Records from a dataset
----

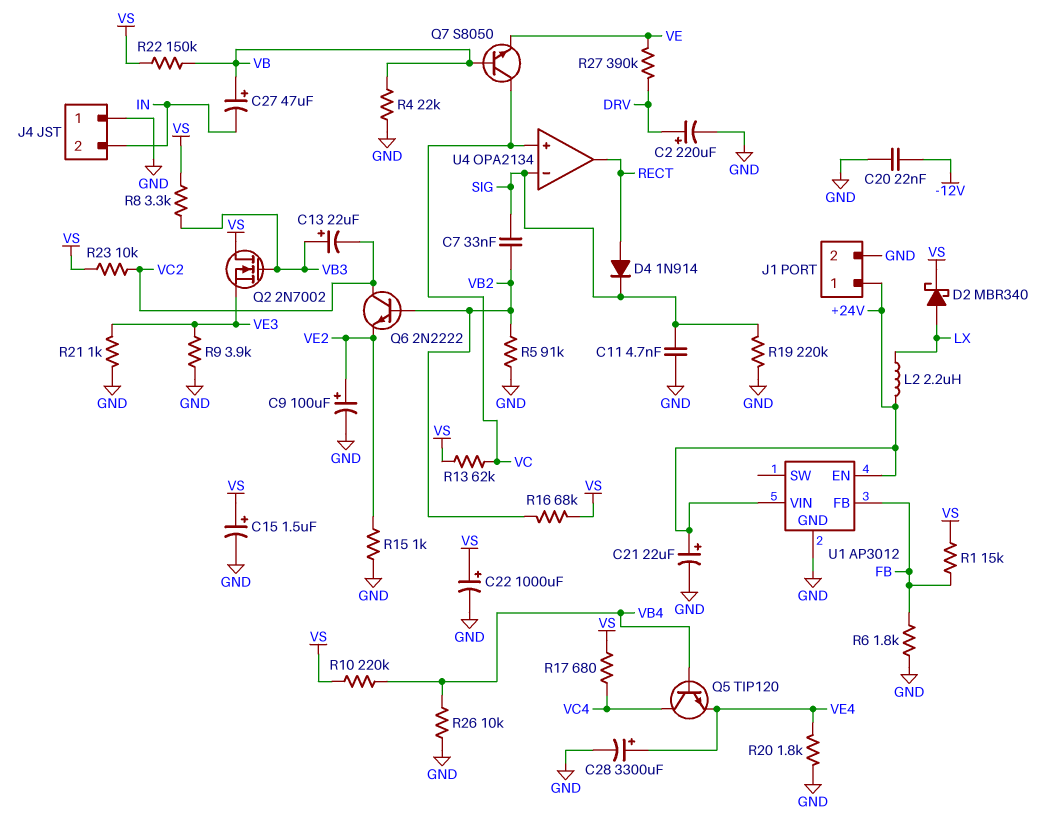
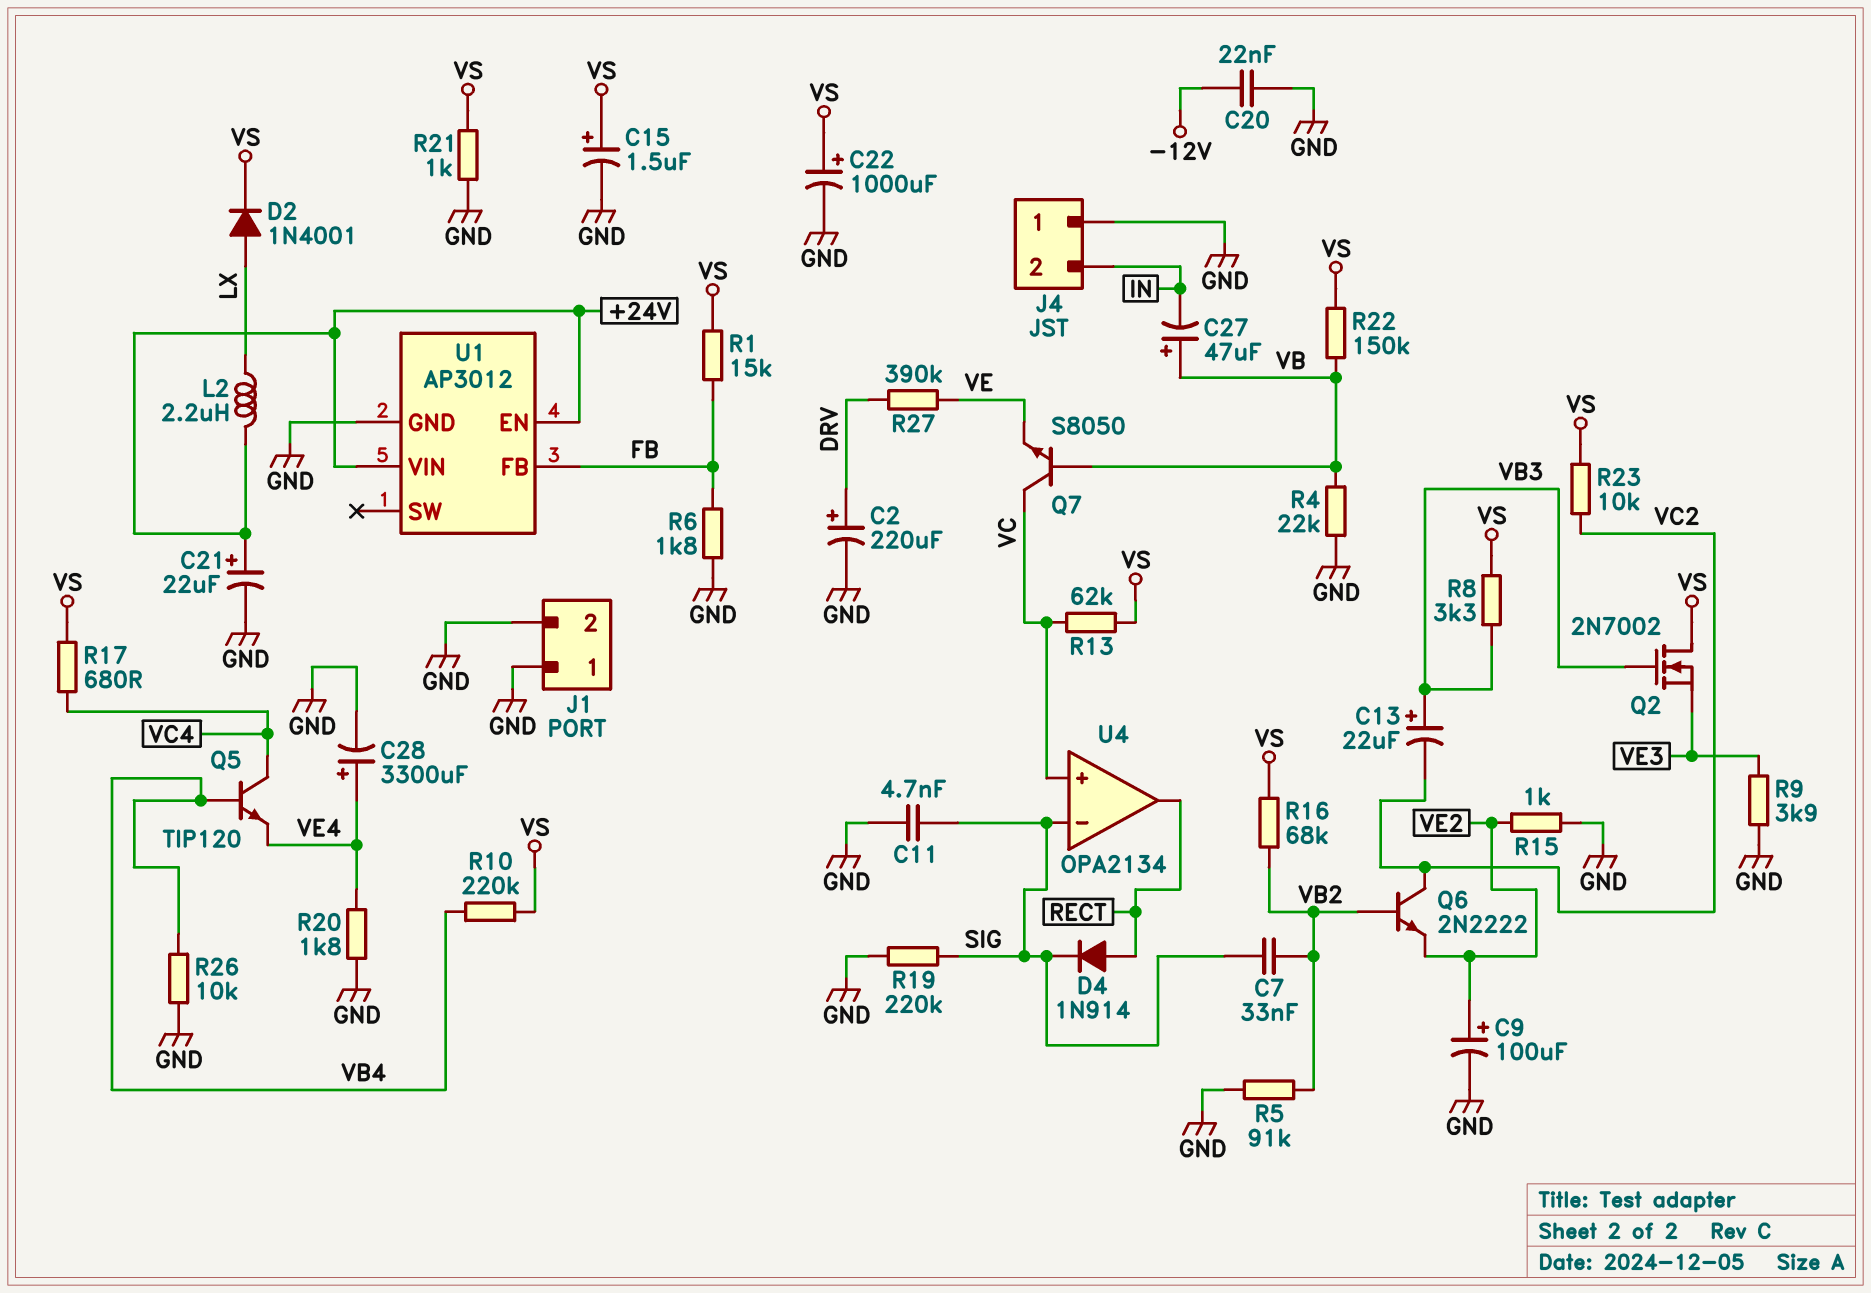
D2: schottky MBR340 (A LX, K VS) -> diode 1N4001 (A LX, K VS)
J1 pin 1: +24V -> GND
R21: 1k (GND, VE3) -> 1k (GND, VS)

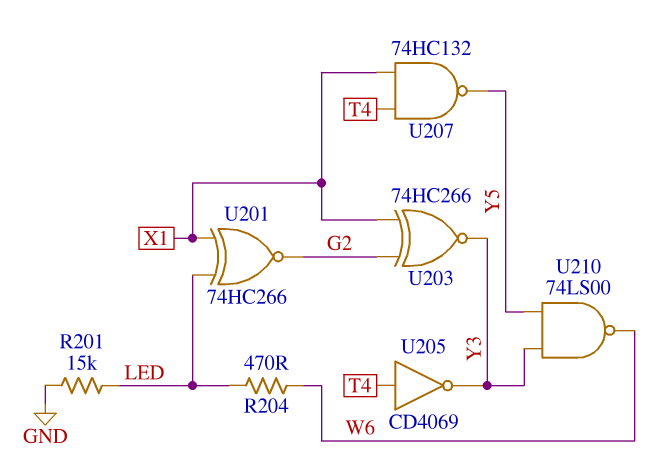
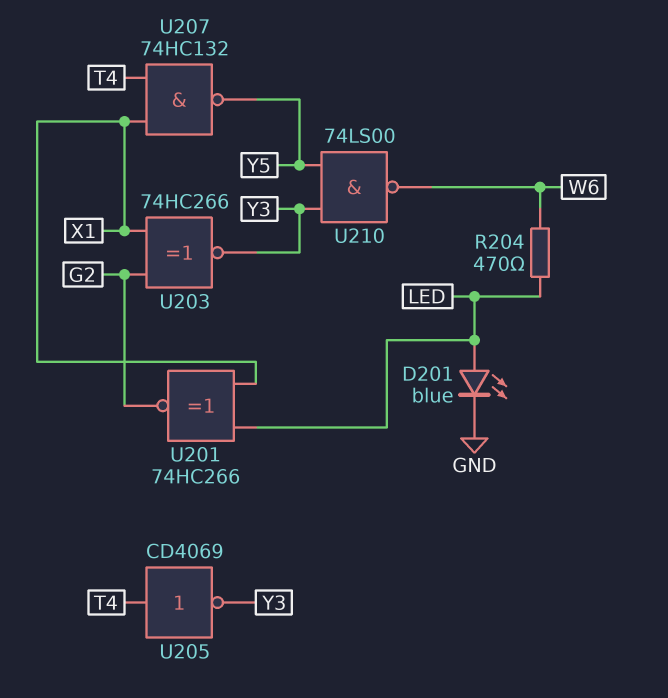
D201: none -> LED blue (A LED, K GND)
R201: 15k (GND, LED) -> none

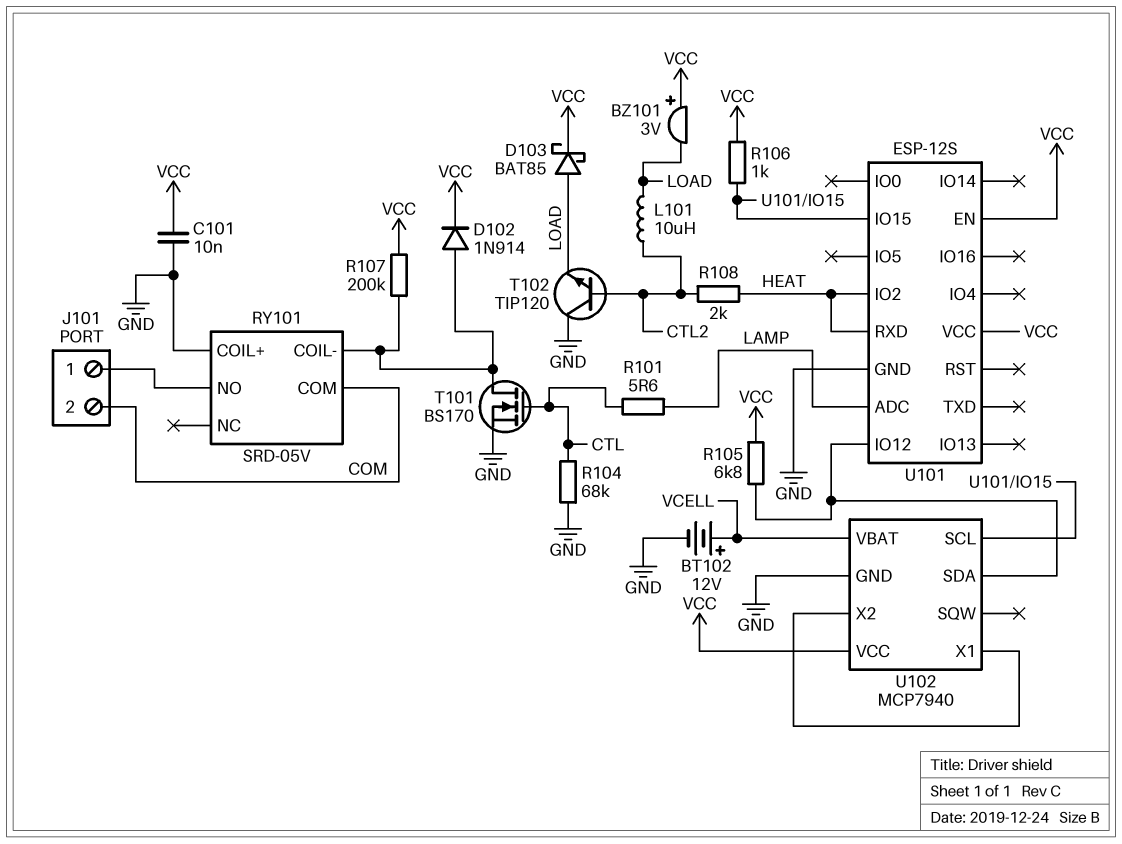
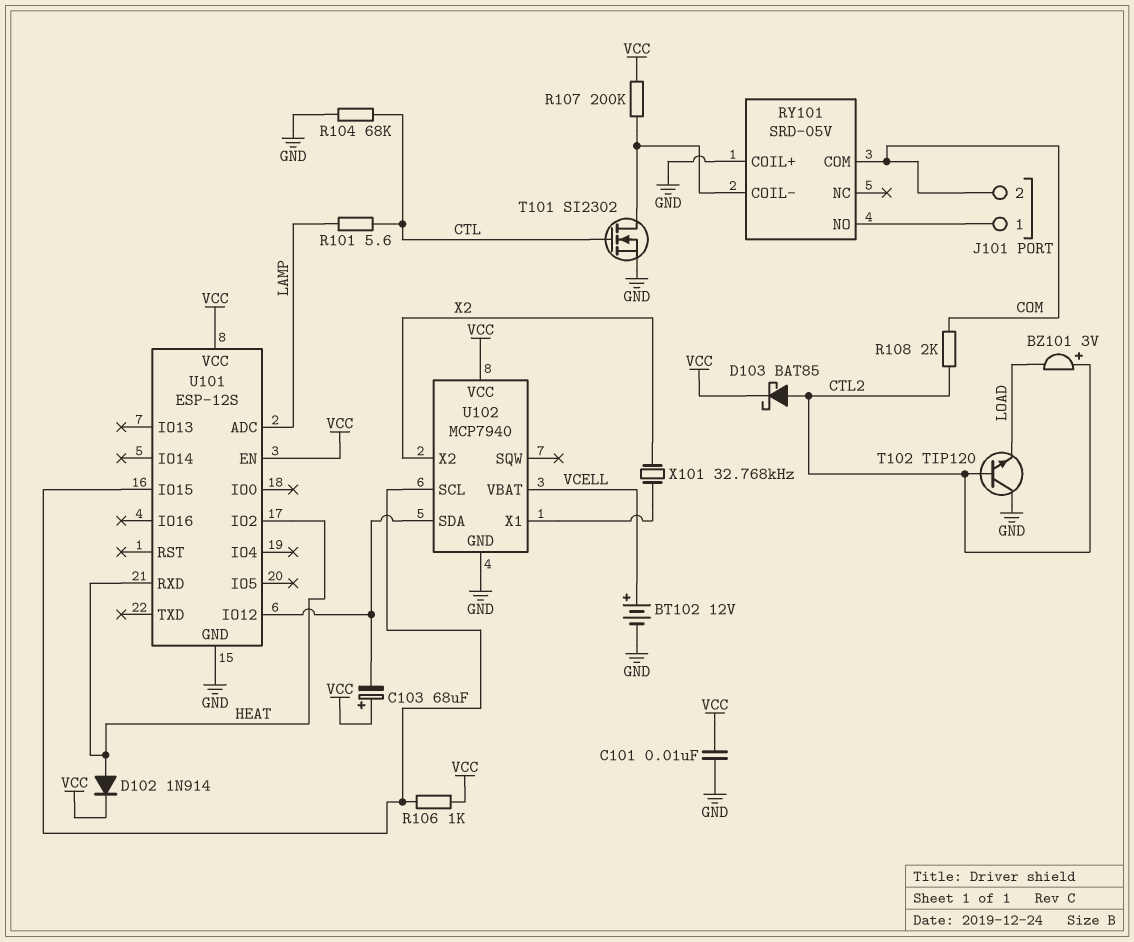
BZ101: buzzer 3V (plus VCC, minus LOAD) -> buzzer 3V (plus CTL2, minus LOAD)
C103: none -> 68uF (plus VCC, minus U101/IO12)
D102: diode 1N914 (A RY101/COIL-, K VCC) -> diode 1N914 (A HEAT, K VCC)
D103: schottky BAT85 (A LOAD, K VCC) -> schottky BAT85 (A CTL2, K VCC)
L101: 10uH (CTL2, LOAD) -> none
R105: 6.8k (U101/IO12, VCC) -> none
R108: 2k (CTL2, HEAT) -> 2k (COM, CTL2)
T101: NMOS BS170 (G CTL, D RY101/COIL-, S GND) -> NMOS SI2302 (G CTL, D RY101/COIL-, S GND)
U102 pin X2: U102/X1 -> X2
X101: none -> 32.768kHz (U102/X1, X2)

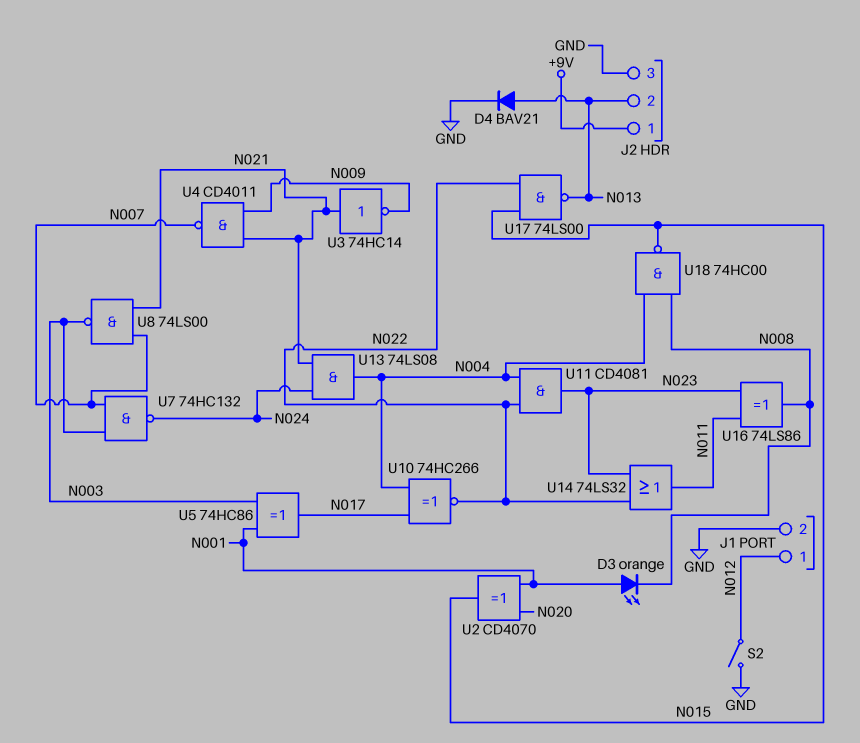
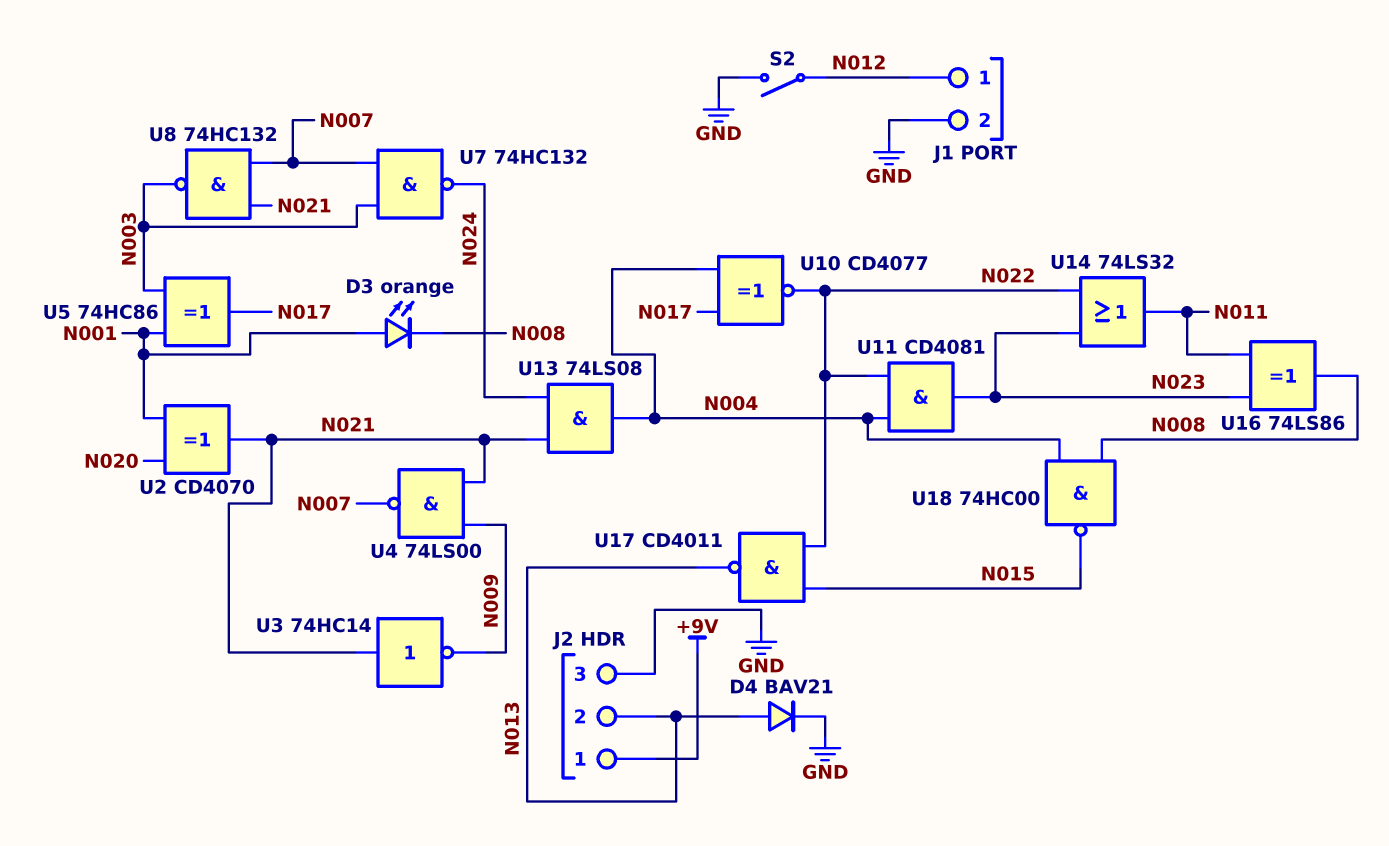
U2: XOR CD4070 (in N001, in N020, out N015) -> XOR CD4070 (in N001, in N020, out N021)
U4: NAND CD4011 (in N009, in N021, out N007) -> NAND 74LS00 (in N009, in N021, out N007)
U8: NAND 74LS00 (in N007, in N021, out N003) -> NAND 74HC132 (in N007, in N021, out N003)
U10: XNOR 74HC266 (in N004, in N017, out N022) -> XNOR CD4077 (in N004, in N017, out N022)
U17: NAND 74LS00 (in N015, in N022, out N013) -> NAND CD4011 (in N015, in N022, out N013)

----

Instructions to follow:
Set down word for word the lines above from the one with "C103: none ->" up to and including the one with "U2: XOR CD4070". Omit every picture.

Solution to the problem:
C103: none -> 68uF (plus VCC, minus U101/IO12)
D102: diode 1N914 (A RY101/COIL-, K VCC) -> diode 1N914 (A HEAT, K VCC)
D103: schottky BAT85 (A LOAD, K VCC) -> schottky BAT85 (A CTL2, K VCC)
L101: 10uH (CTL2, LOAD) -> none
R105: 6.8k (U101/IO12, VCC) -> none
R108: 2k (CTL2, HEAT) -> 2k (COM, CTL2)
T101: NMOS BS170 (G CTL, D RY101/COIL-, S GND) -> NMOS SI2302 (G CTL, D RY101/COIL-, S GND)
U102 pin X2: U102/X1 -> X2
X101: none -> 32.768kHz (U102/X1, X2)

U2: XOR CD4070 (in N001, in N020, out N015) -> XOR CD4070 (in N001, in N020, out N021)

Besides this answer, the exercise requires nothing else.